* Problem description:
Please show every line from the entries that carries the word "down".

* Dataset content:
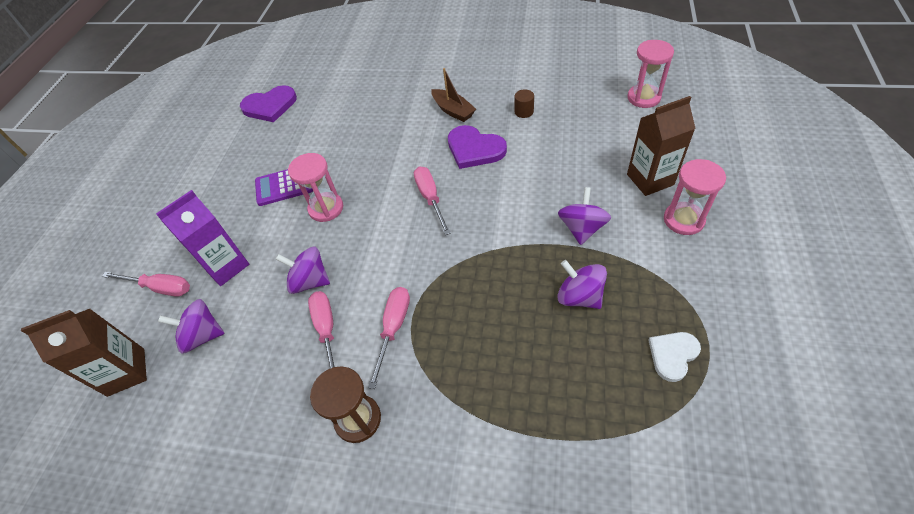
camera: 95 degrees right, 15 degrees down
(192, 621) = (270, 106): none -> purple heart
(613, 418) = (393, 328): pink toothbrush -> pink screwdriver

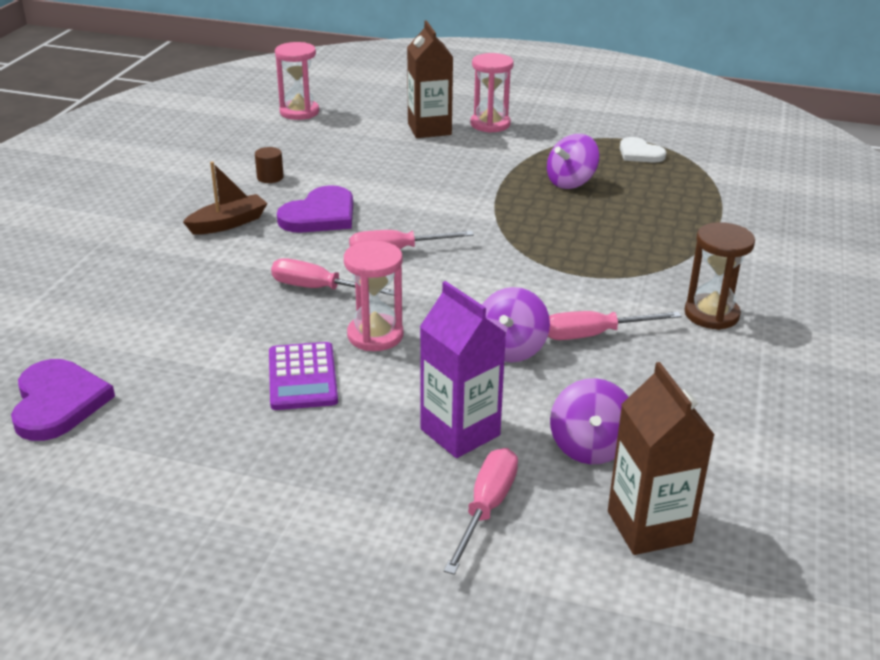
camera: 90 degrees left, 20 degrees down
(393, 328) = (596, 287): pink screwdriver -> pink screwdriver (319, 289)
(582, 228) = (483, 169): purple spinning top -> none

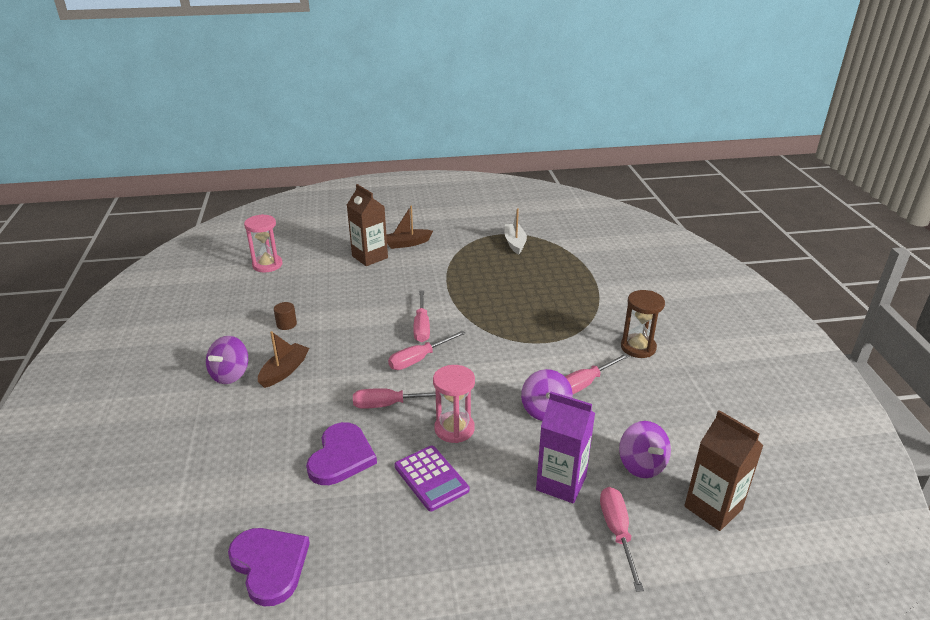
camera: 25 degrees left, 0 degrees up
(320, 215) = (346, 345): purple heart -> purple heart (341, 456)
(430, 218) = (422, 326): none -> pink screwdriver
(490, 124) = (407, 243): pink hourglass -> brown boat
(571, 182) = (490, 275): purple spinning top -> purple spinning top (230, 374)
(639, 153) = (515, 243): white heart -> white boat

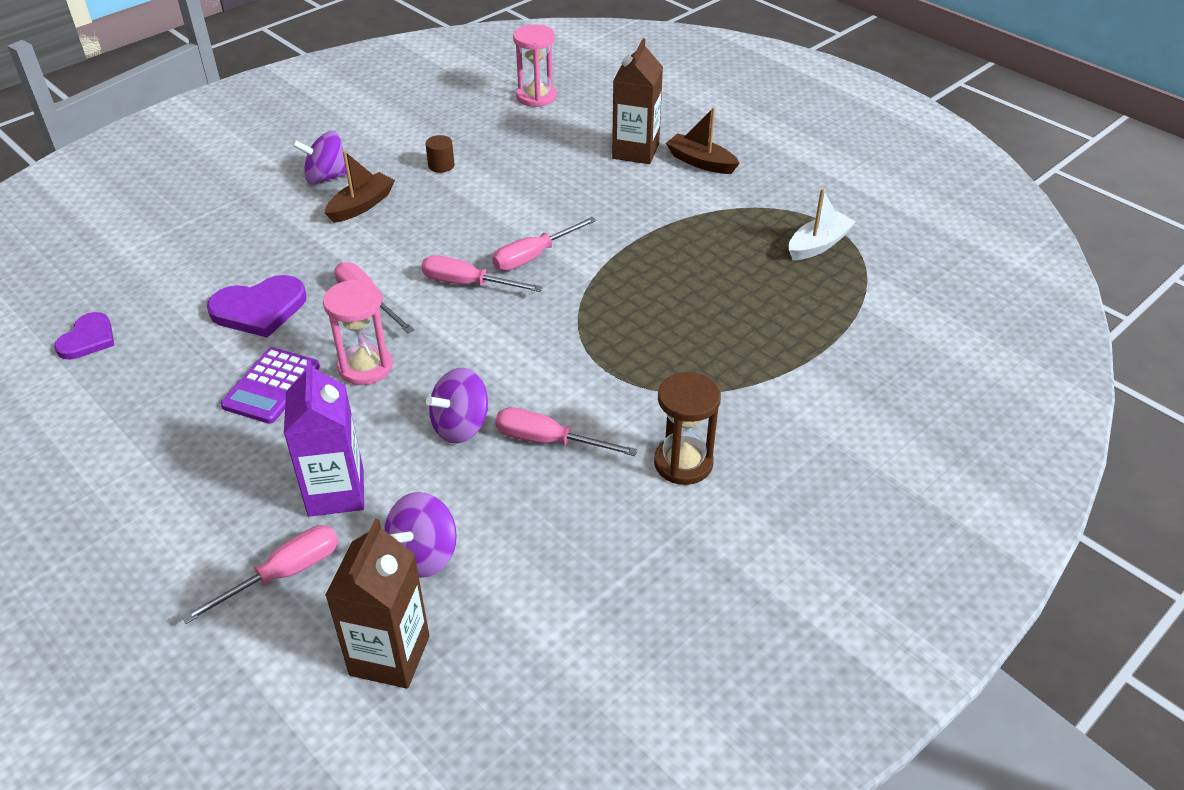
camera: 55 degrees right, 10 degrees up
(270, 565) = (88, 339): purple heart -> purple heart, size x0.65
(284, 371) = (361, 205): brown boat -> brown boat turned 45 degrees counterclockwise

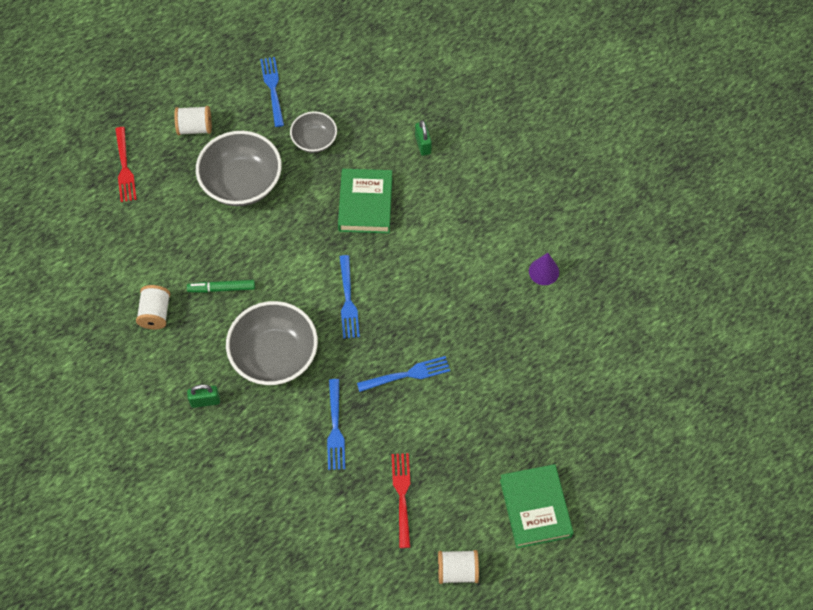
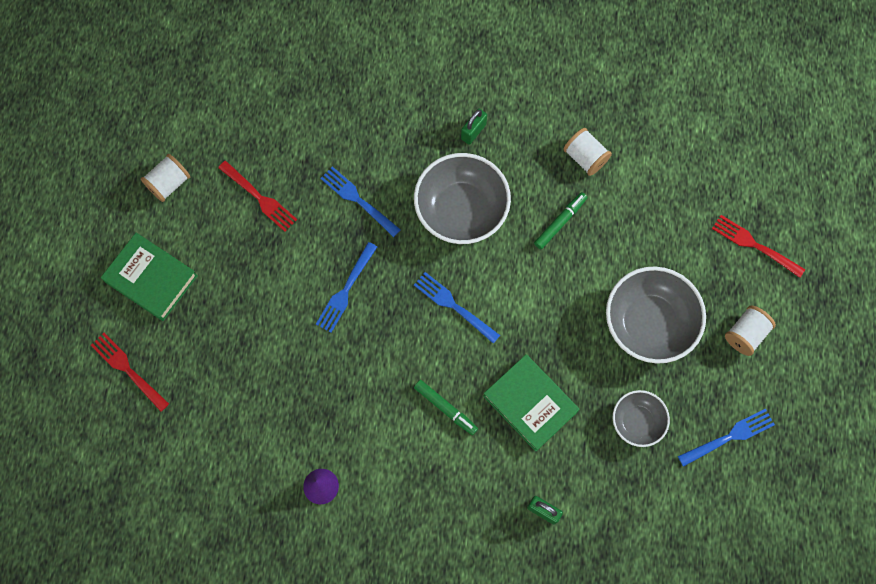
camera: 135 degrees right, 10 degrees up
(273, 89) = (729, 437): blue fork -> blue fork turned 60 degrees counterclockwise
(419, 246) = (445, 408): none -> green marker
(607, 457) = (128, 370): none -> red fork

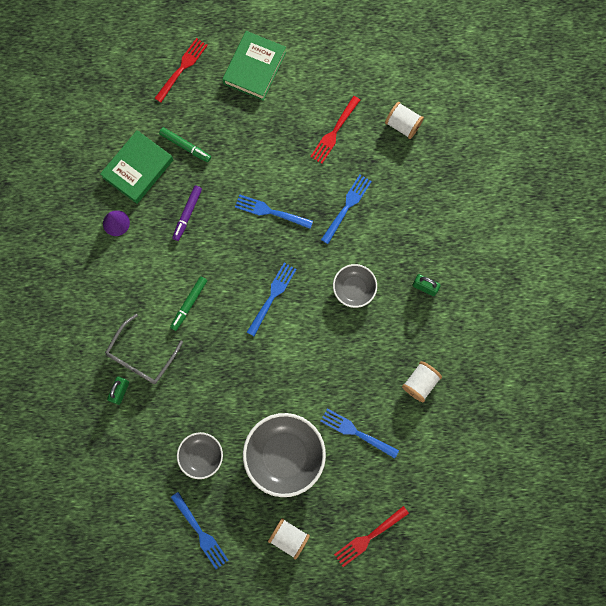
camera: 80 degrees right, 5 degrees up
(169, 183) = (333, 63): white spool -> white spool (403, 125)
(328, 392) = (187, 214): none -> purple marker
(461, 210) = (354, 289): grey bowl -> grey bowl, size x0.56
(502, 478) = (141, 356): none -> grey glasses
(530, 404) = (202, 369): green book -> green book (138, 169)
(560, 222) = (358, 370): green marker -> green marker (185, 146)
(633, 237) = (356, 432): none -> blue fork
(754, 245) = (369, 537): red fork -> red fork turned 150 degrees counterclockwise

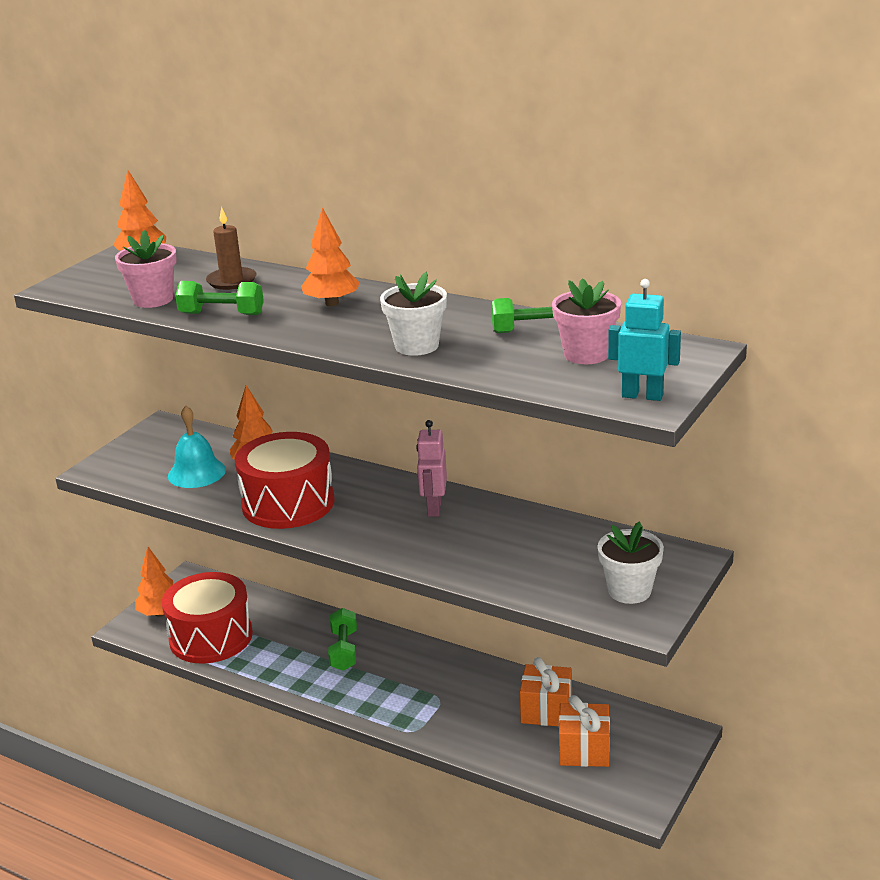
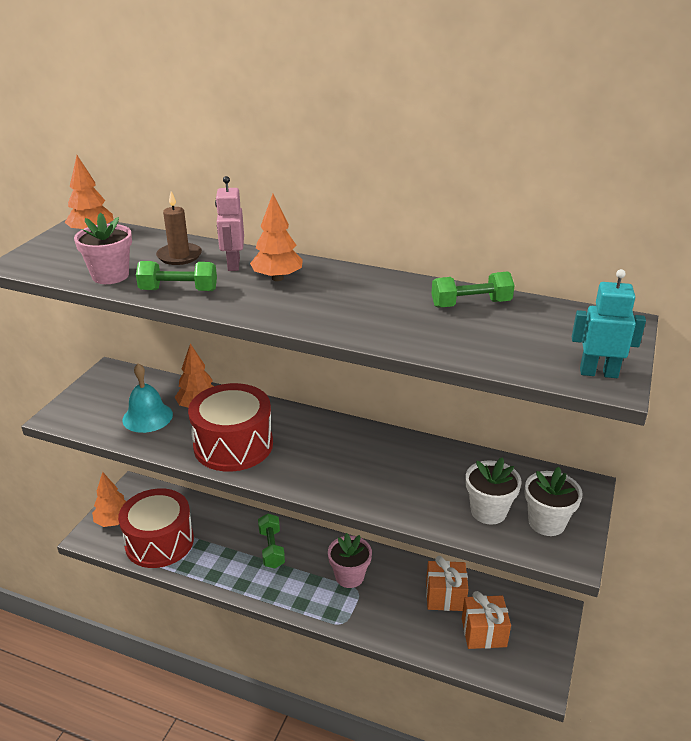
camera: 10 degrees left, 5 degrees up
(416, 346) = (370, 322): white flower pot -> white flower pot (488, 511)
(434, 508) = (359, 445): pink robot -> pink robot (233, 264)
(586, 354) = (526, 328): pink flower pot -> pink flower pot (349, 576)

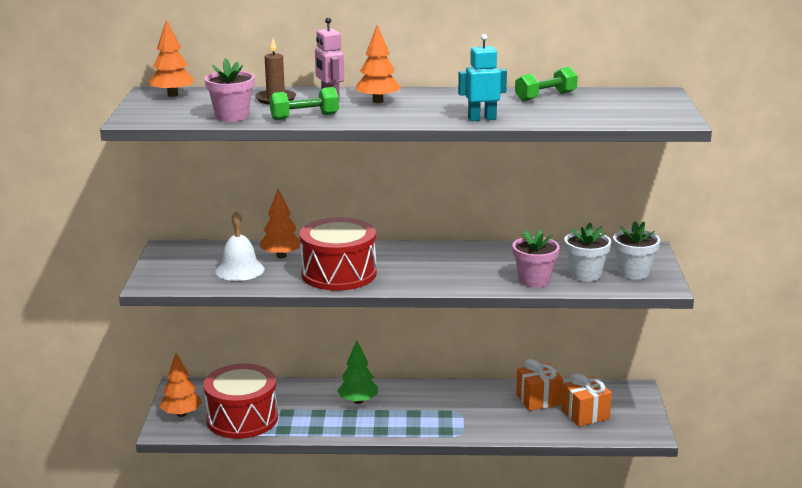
camera: 20 degrees left, 10 degrees down
(147, 417) = (240, 270): turquoise bell -> white bell
(271, 548) = (358, 401): green dumbbell -> green tree
(349, 576) = (445, 404): pink flower pot -> pink flower pot (534, 280)
(598, 373) = (666, 117): turquoise robot -> turquoise robot (482, 119)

* Response for this exercise:
camera: 95 degrees right, 15 degrees down
camera: 90 degrees left, 20 degrees down
camera: 20 degrees left, 10 degrees down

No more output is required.